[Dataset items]
%%
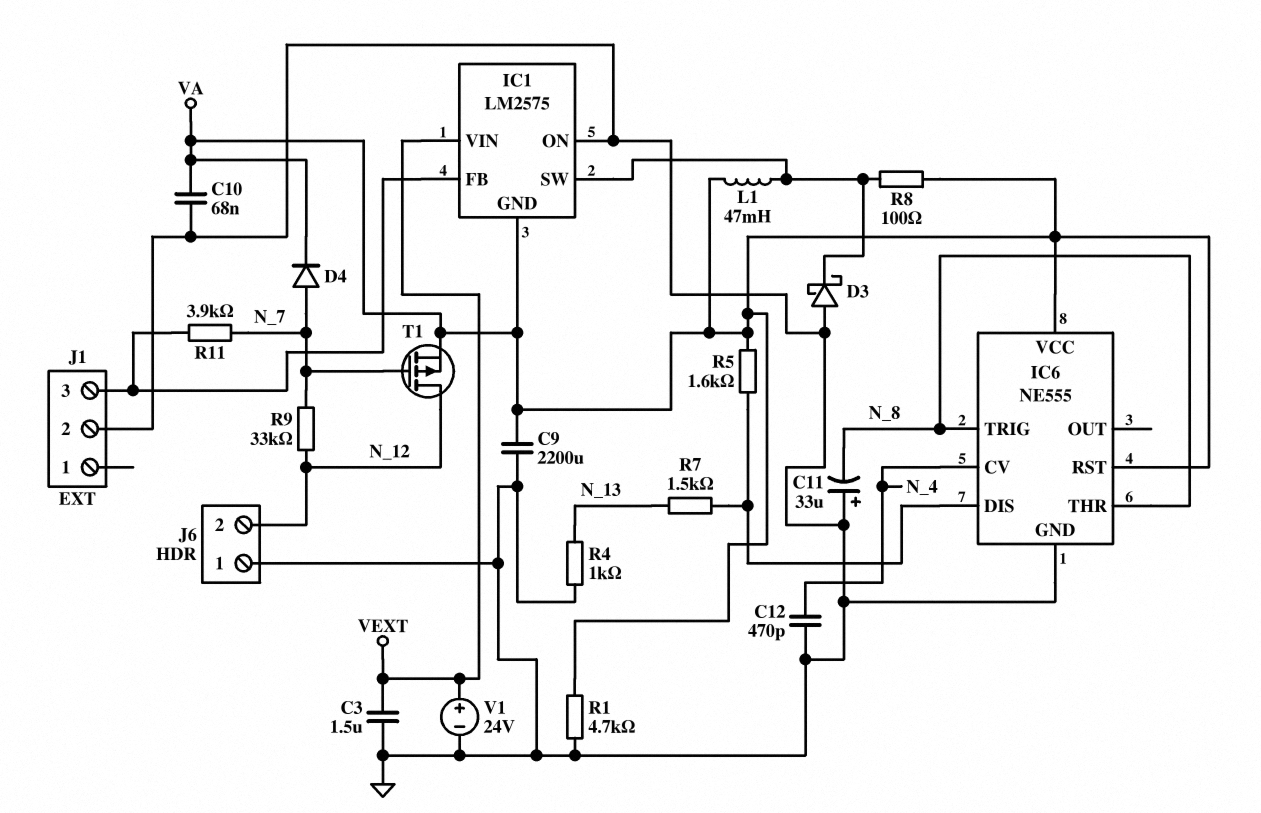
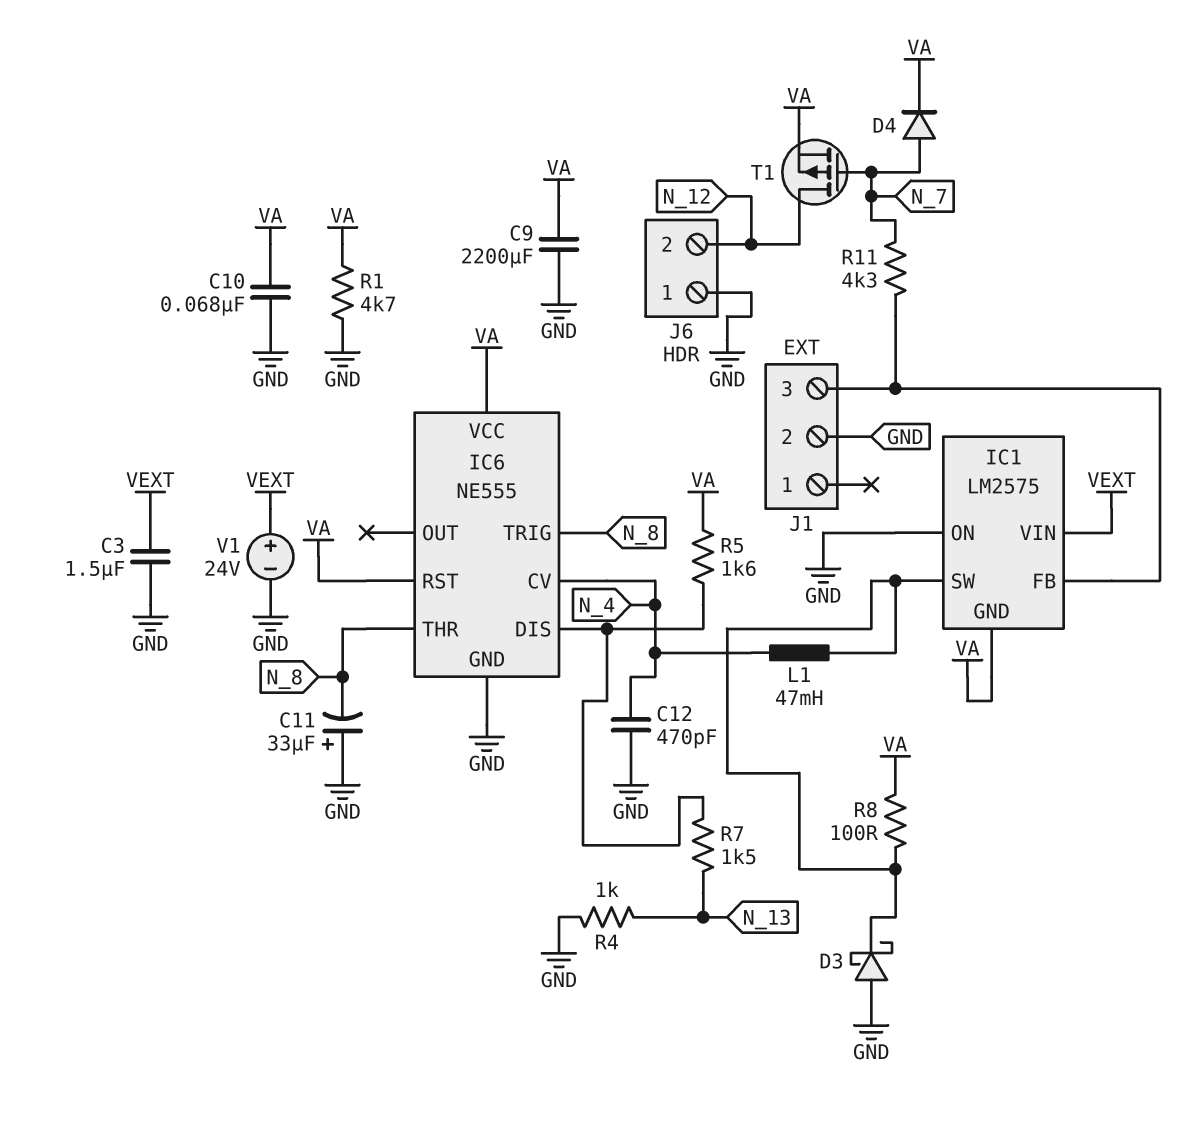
L1: 47mH (IC1/SW, VA) -> 47mH (IC1/SW, N_4)
R9: 33k (N_7, N_12) -> none
R11: 3.9k (IC1/FB, N_7) -> 4.3k (IC1/FB, N_7)

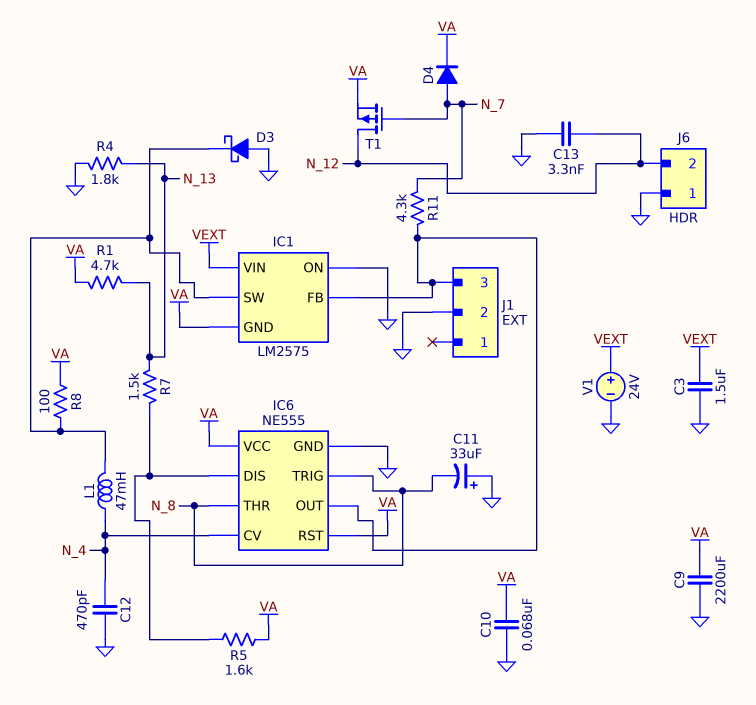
C13: none -> 3.3nF (GND, N_12)
IC6 pin OUT: none -> IC1/FB
R1: 4.7k (GND, VA) -> 4.7k (N_13, VA)
R4: 1k (GND, N_13) -> 1.8k (GND, N_13)

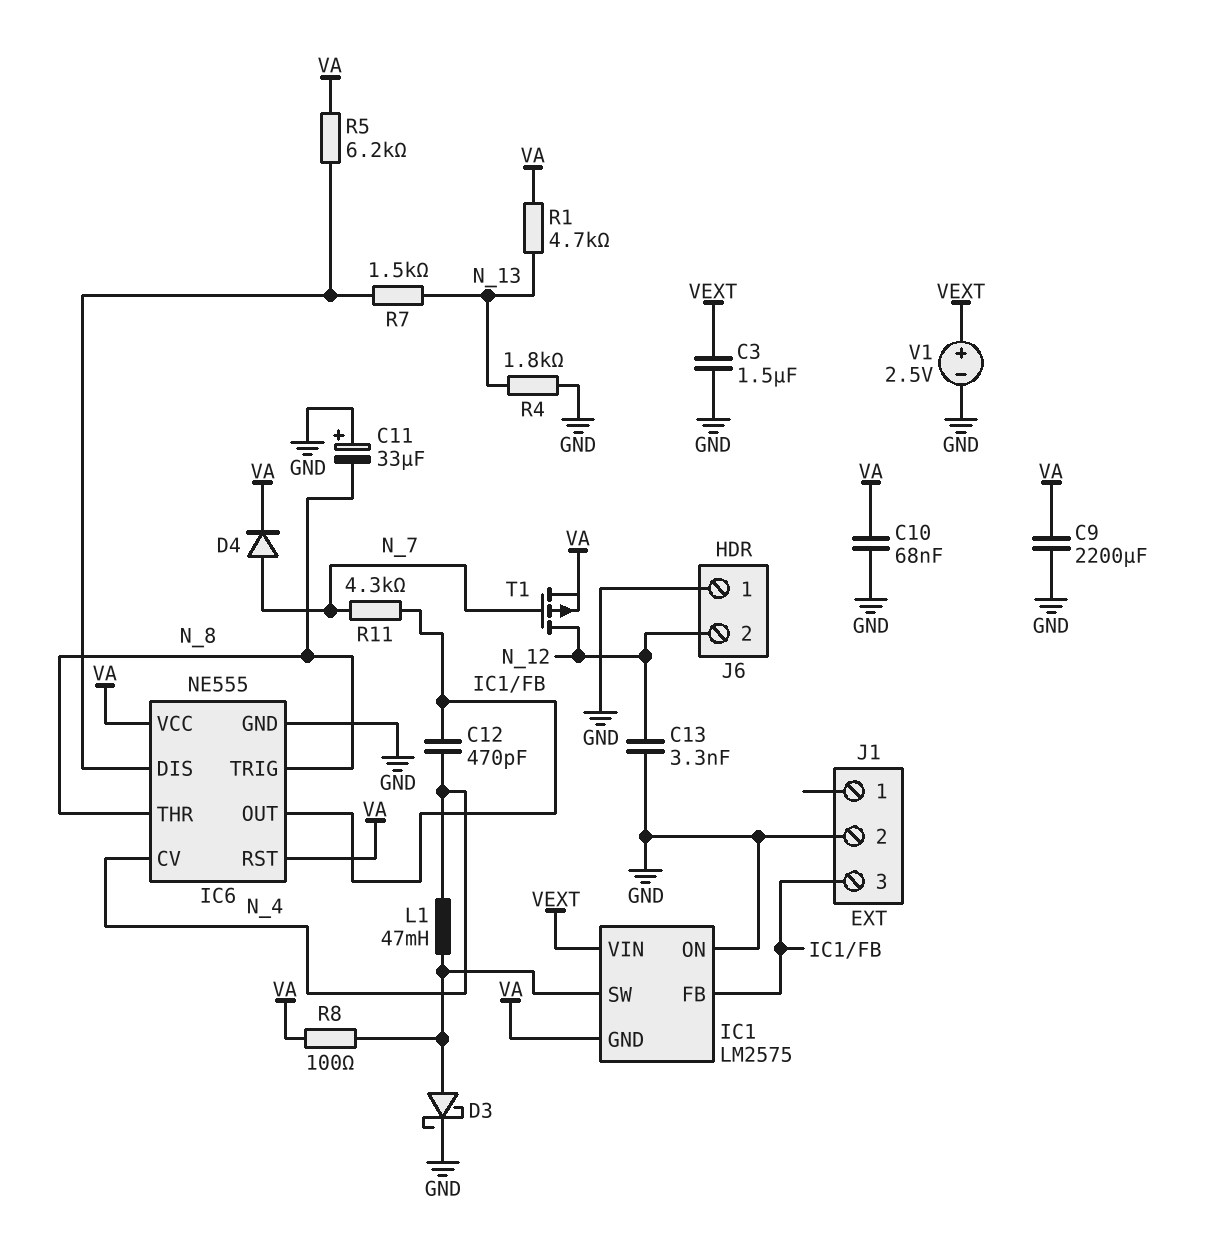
C12: 470pF (GND, N_4) -> 470pF (IC1/FB, N_4)
D3: schottky (A GND, K IC1/SW) -> schottky (A IC1/SW, K GND)
R5: 1.6k (IC6/DIS, VA) -> 6.2k (IC6/DIS, VA)
V1: 24V (plus VEXT, minus GND) -> 2.5V (plus VEXT, minus GND)

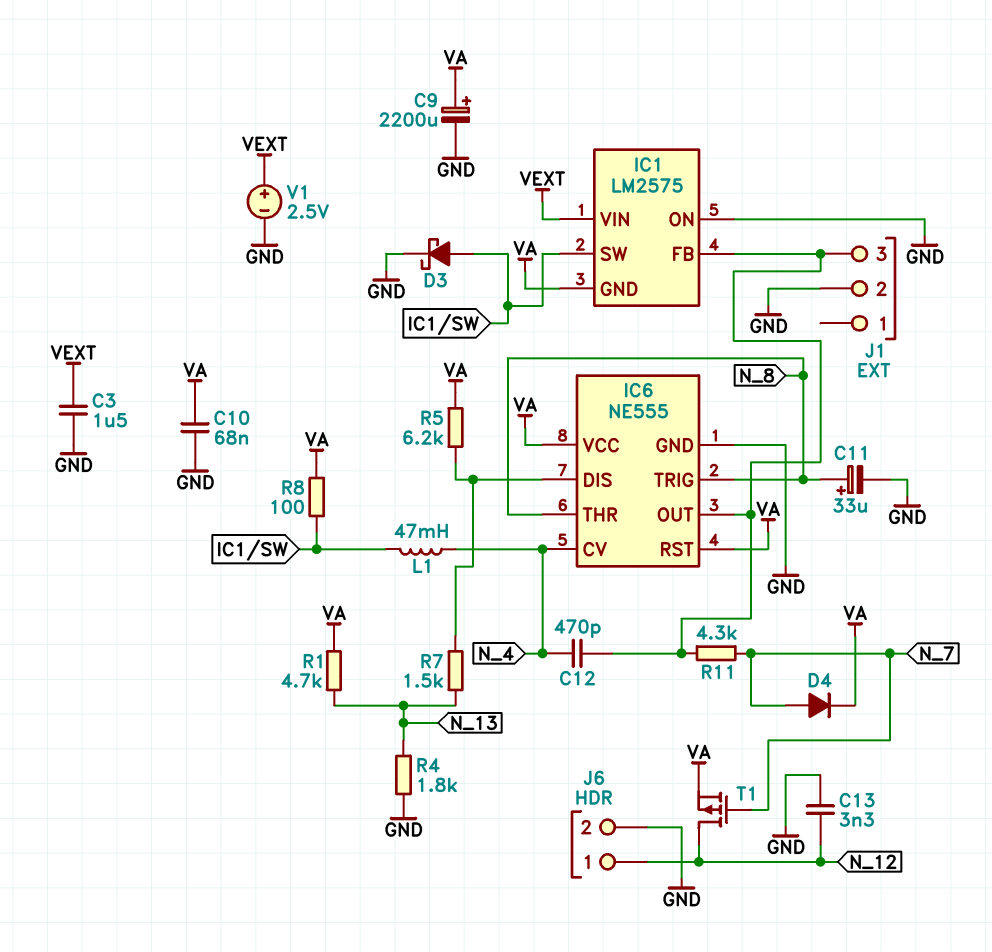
C9: 2200uF (GND, VA) -> 2200uF (plus VA, minus GND)
C11: 33uF (plus GND, minus N_8) -> 33uF (plus N_8, minus GND)
J6 pin 1: GND -> N_12
J6 pin 2: N_12 -> GND

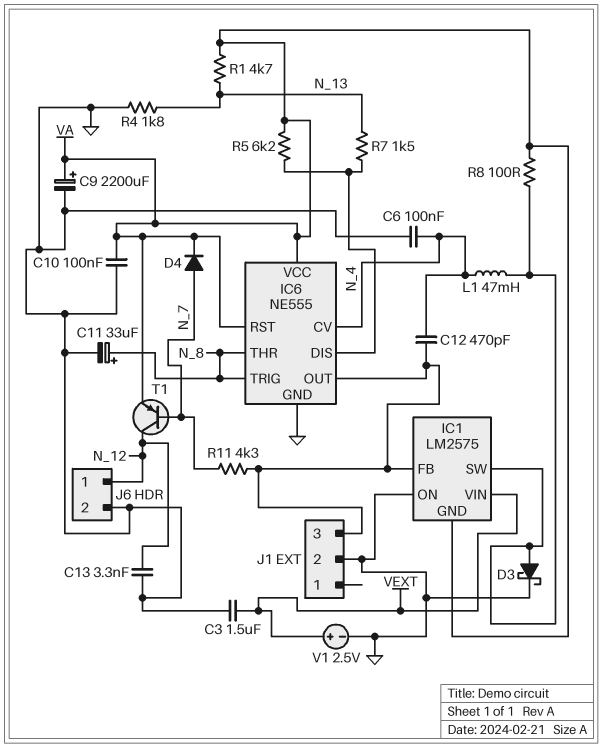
C6: none -> 100nF (GND, N_4)
C10: 68nF (GND, VA) -> 100nF (GND, VA)
T1: PMOS (G N_7, D N_12, S VA) -> PNP (B N_7, C N_12, E VA)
%%
Task directions: Go over the records above and tally the lines with the word "none" in them. Give the number alone.

Task answer: 4